### Entries provided
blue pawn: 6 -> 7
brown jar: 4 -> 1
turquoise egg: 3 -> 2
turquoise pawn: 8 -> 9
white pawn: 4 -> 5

* * *

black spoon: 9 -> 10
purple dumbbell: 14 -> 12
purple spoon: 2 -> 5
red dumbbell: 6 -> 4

### What you will do
Write down exactly the span of lines above from the one containing "blue pawn: 6 -> 7" to the one containing "white pawn: 4 -> 5", both ends included.

### Solution to this problem
blue pawn: 6 -> 7
brown jar: 4 -> 1
turquoise egg: 3 -> 2
turquoise pawn: 8 -> 9
white pawn: 4 -> 5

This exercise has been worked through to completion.